### Problem
All records, minus the pictures: write them out exactly.

### Input
......
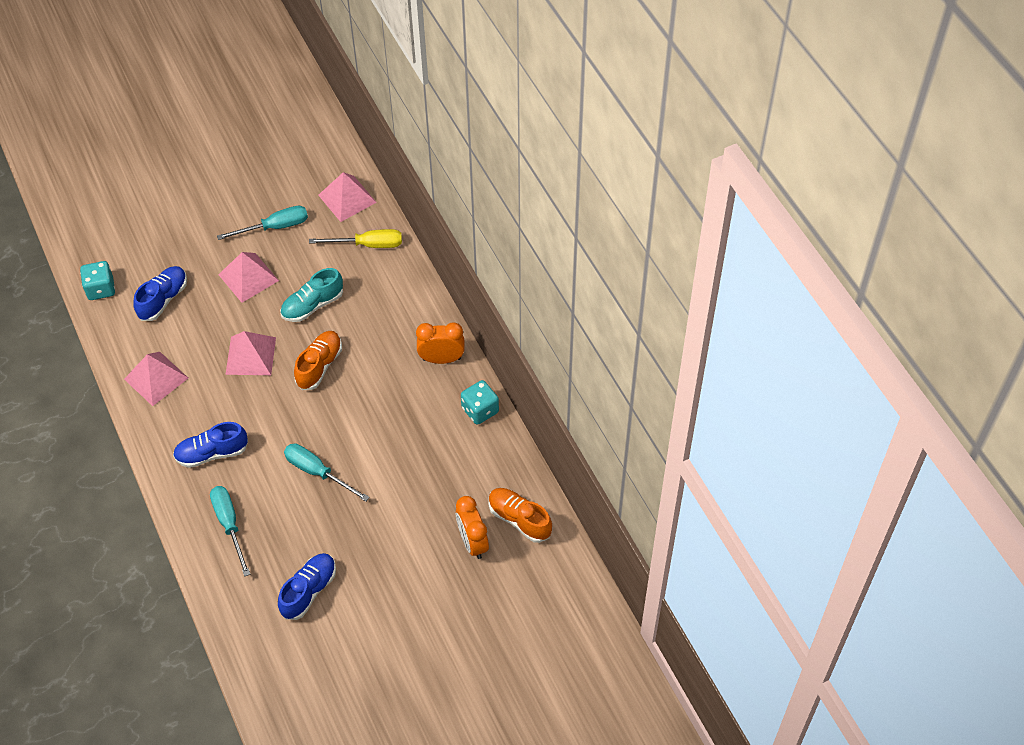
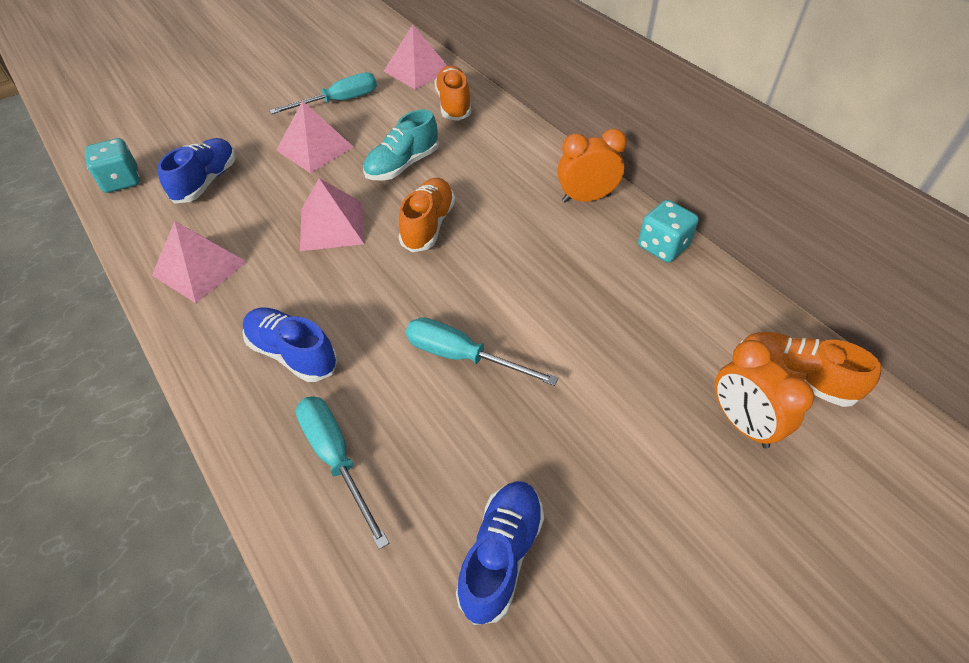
camera: 10 degrees left, 5 degrees down
(212, 453) = (292, 353): blue shoe -> blue shoe turned 60 degrees clockwise
(368, 245) = (453, 104): yellow screwdriver -> orange shoe

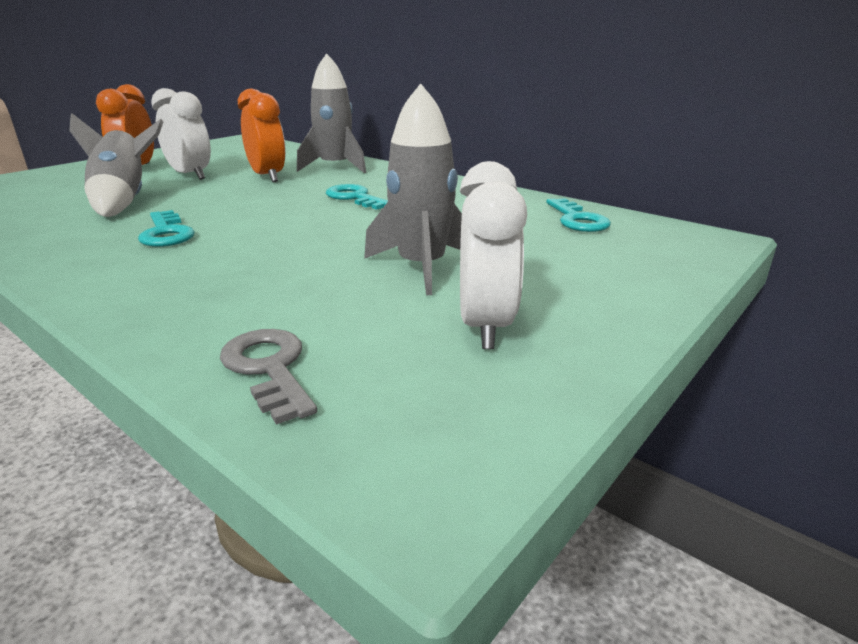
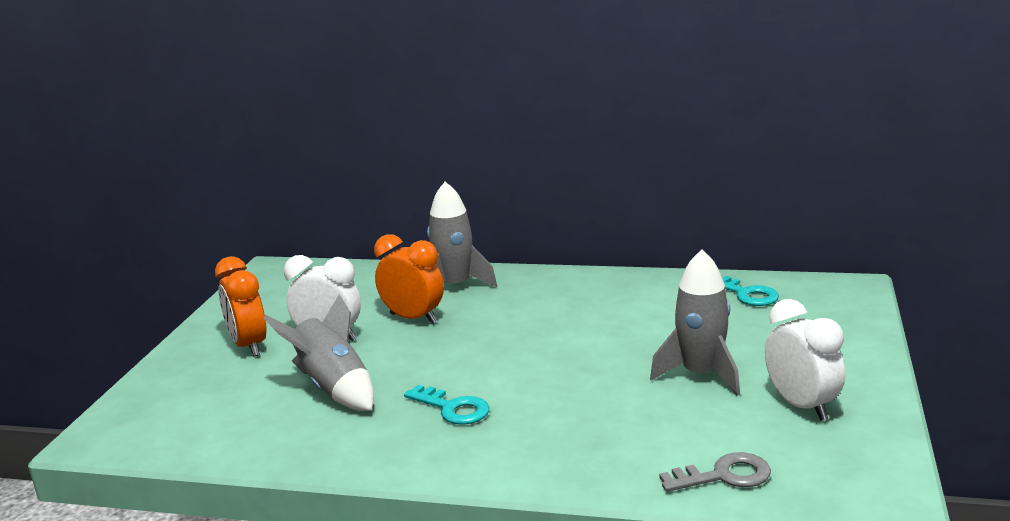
camera: 25 degrees left, 5 degrees down
(269, 368) = (724, 475): grey key -> grey key turned 135 degrees clockwise
(355, 198) = (541, 321): turquoise key -> none

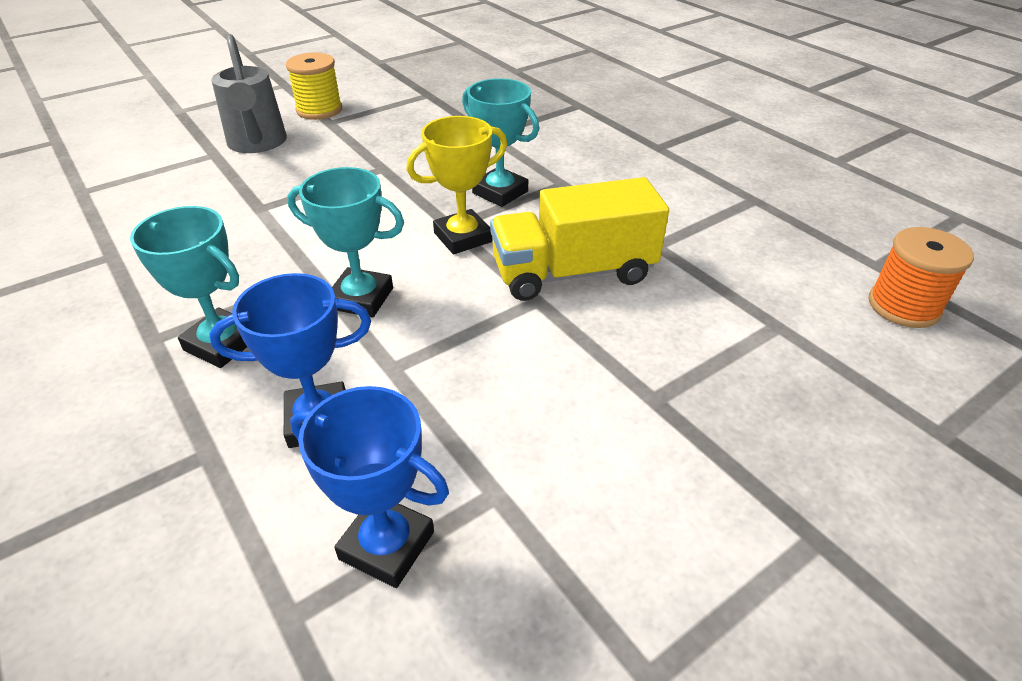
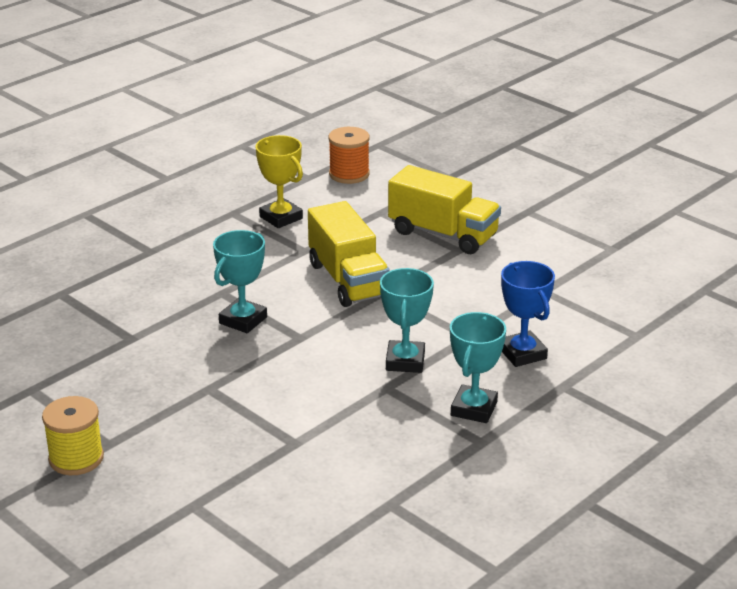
camera: 100 degrees left, 10 degrees down
(257, 144) = (167, 481): grey watering can -> none
(387, 545) = (588, 316): blue trophy -> none
(462, 237) = (315, 329): yellow trophy -> yellow trophy (281, 217)
(707, 388) = (443, 234): none -> yellow truck

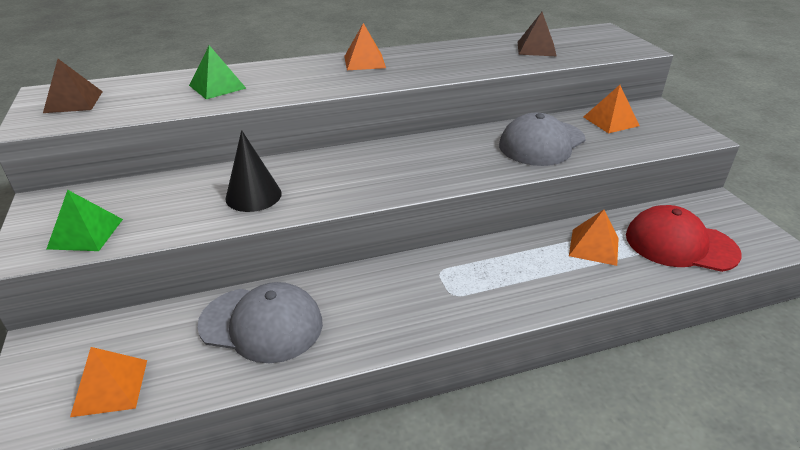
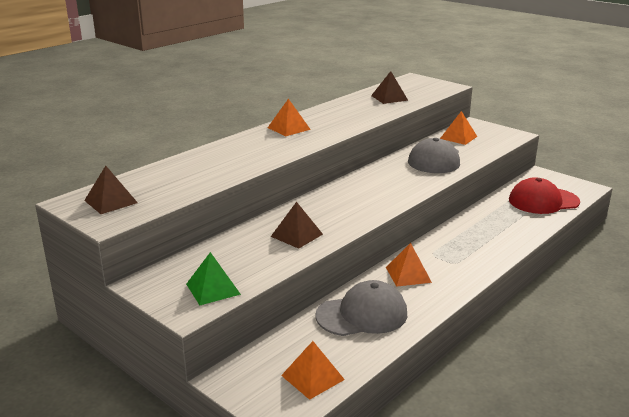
camera: 30 degrees left, 10 degrees down
(217, 87) = (209, 166): green pyramid -> none
(253, 196) = (296, 235): black cone -> brown pyramid
(593, 246) = (501, 215): orange pyramid -> orange pyramid (408, 274)

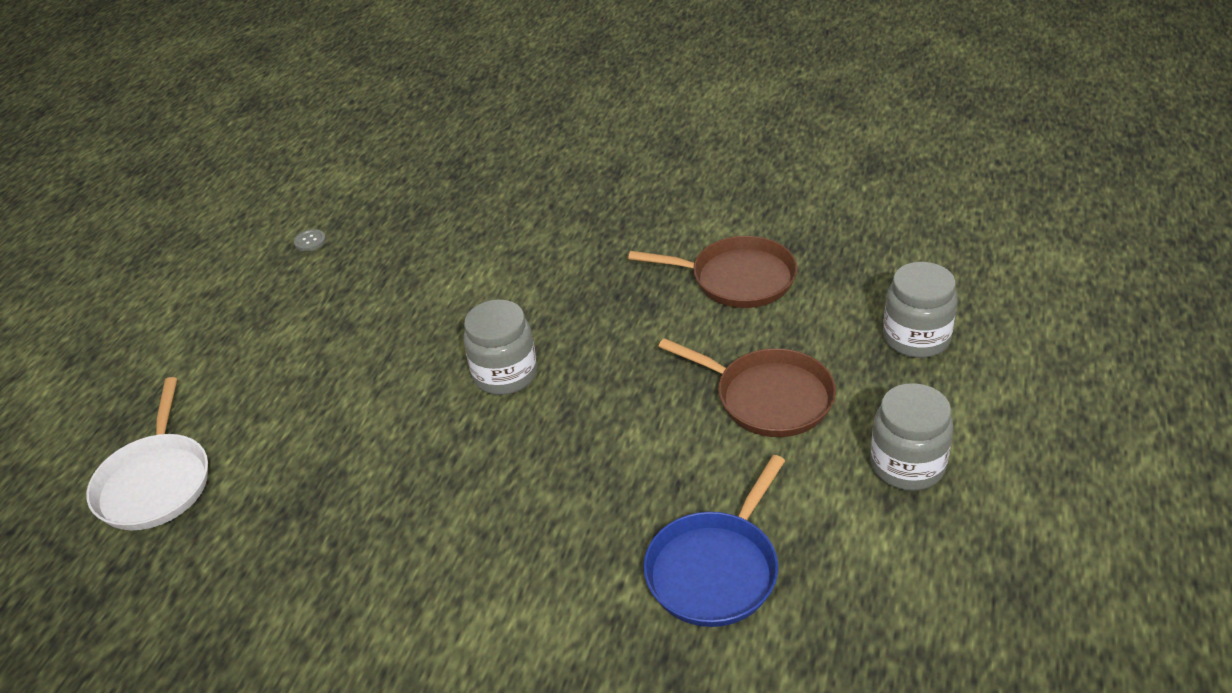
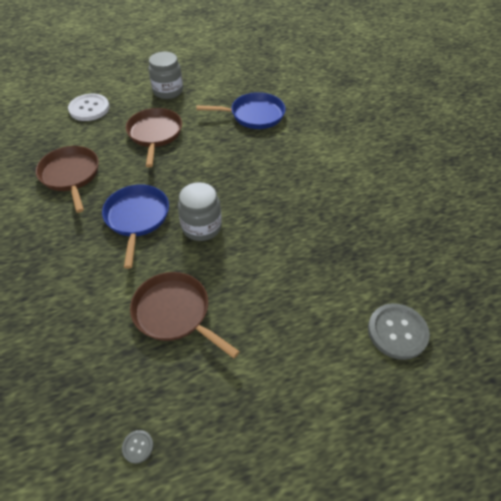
camera: 130 degrees left, 10 degrees up
(155, 483) = (397, 332): white pan -> grey button
(407, 305) = (174, 312): none -> brown pan
(586, 319) = (137, 218): none -> blue pan
(916, 338) = (89, 108): grey jar -> white button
......
### Exercise output
camera: 10 degrees left, 5 degrees down
(212, 453) = (292, 353): blue shoe -> blue shoe turned 60 degrees clockwise
(368, 245) = (453, 104): yellow screwdriver -> orange shoe

camera: 25 degrees left, 5 degrees down
(269, 368) = (724, 475): grey key -> grey key turned 135 degrees clockwise
(355, 198) = (541, 321): turquoise key -> none

camera: 100 degrees left, 10 degrees down
(257, 144) = (167, 481): grey watering can -> none
(387, 545) = (588, 316): blue trophy -> none
(462, 237) = (315, 329): yellow trophy -> yellow trophy (281, 217)
(707, 388) = (443, 234): none -> yellow truck

camera: 30 degrees left, 10 degrees down
(217, 87) = (209, 166): green pyramid -> none
(253, 196) = (296, 235): black cone -> brown pyramid
(593, 246) = (501, 215): orange pyramid -> orange pyramid (408, 274)

camera: 130 degrees left, 10 degrees up
(155, 483) = (397, 332): white pan -> grey button
(407, 305) = (174, 312): none -> brown pan
(586, 319) = (137, 218): none -> blue pan
(916, 338) = (89, 108): grey jar -> white button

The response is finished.